Collected data
§
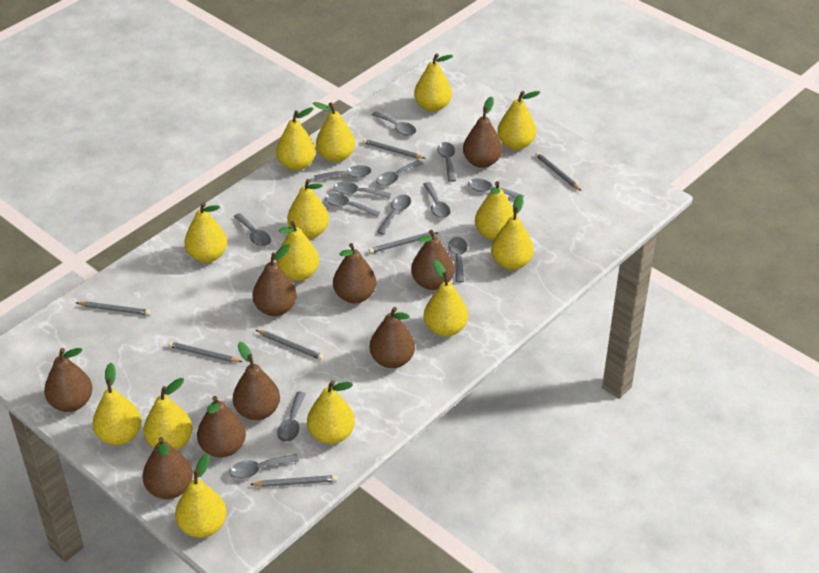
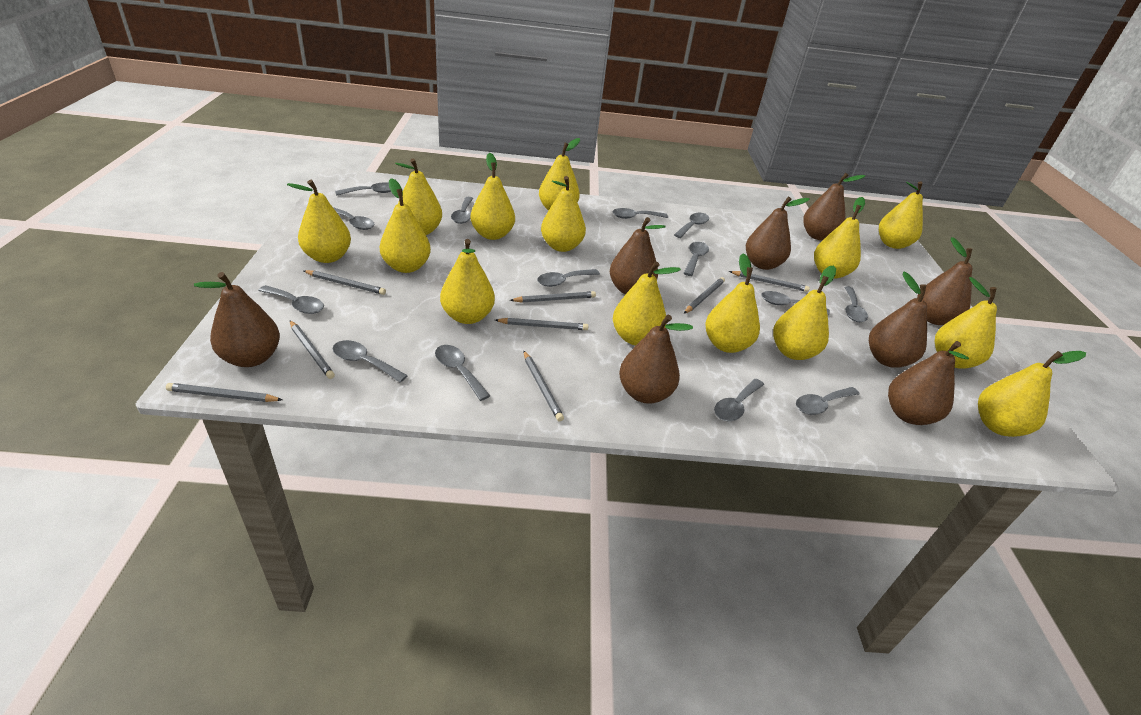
brown pear: 9 -> 8
grey pencil: 7 -> 8
grey spoon: 13 -> 14

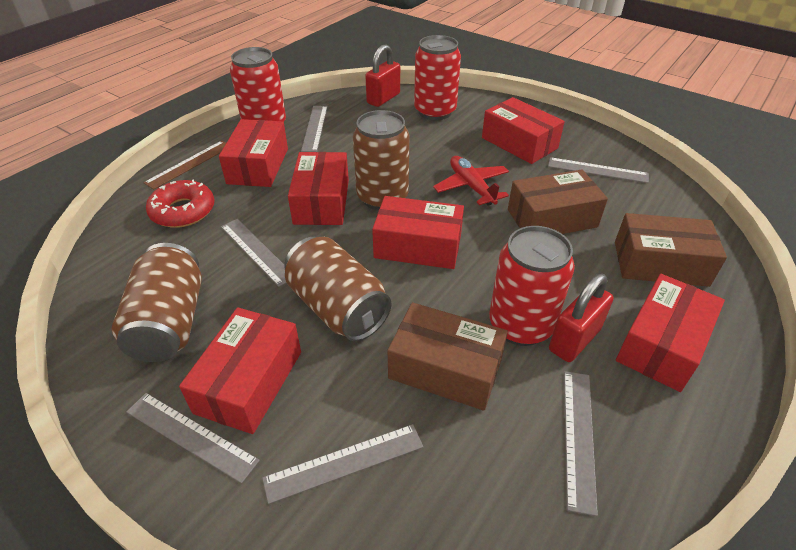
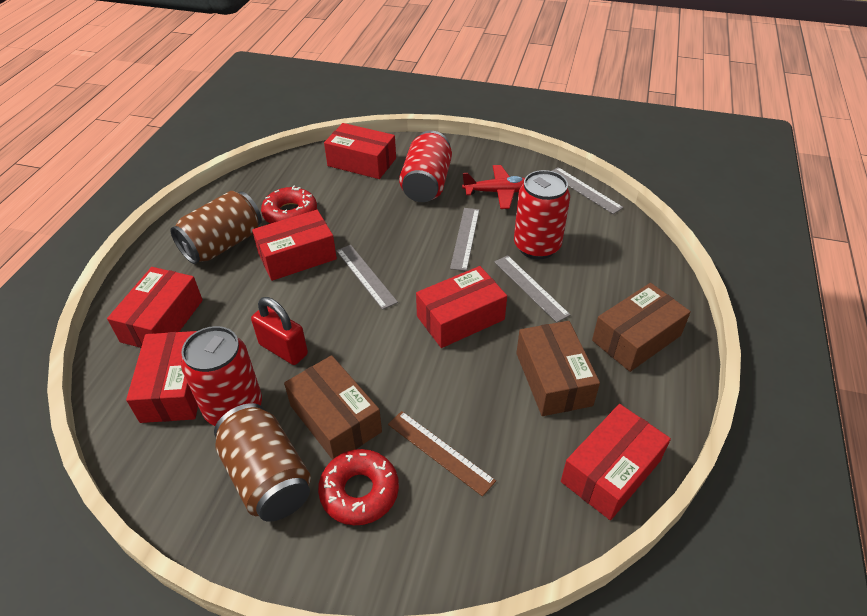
brown can: 3 -> 2
grey ruler: 6 -> 4
red donut: 1 -> 2
red padlock: 2 -> 1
§
- **PROBLEM STATEMENT**
All lines of the data above that include the word "grey" must be shown.

- **RESULT BELOW**
grey pencil: 7 -> 8
grey spoon: 13 -> 14
grey ruler: 6 -> 4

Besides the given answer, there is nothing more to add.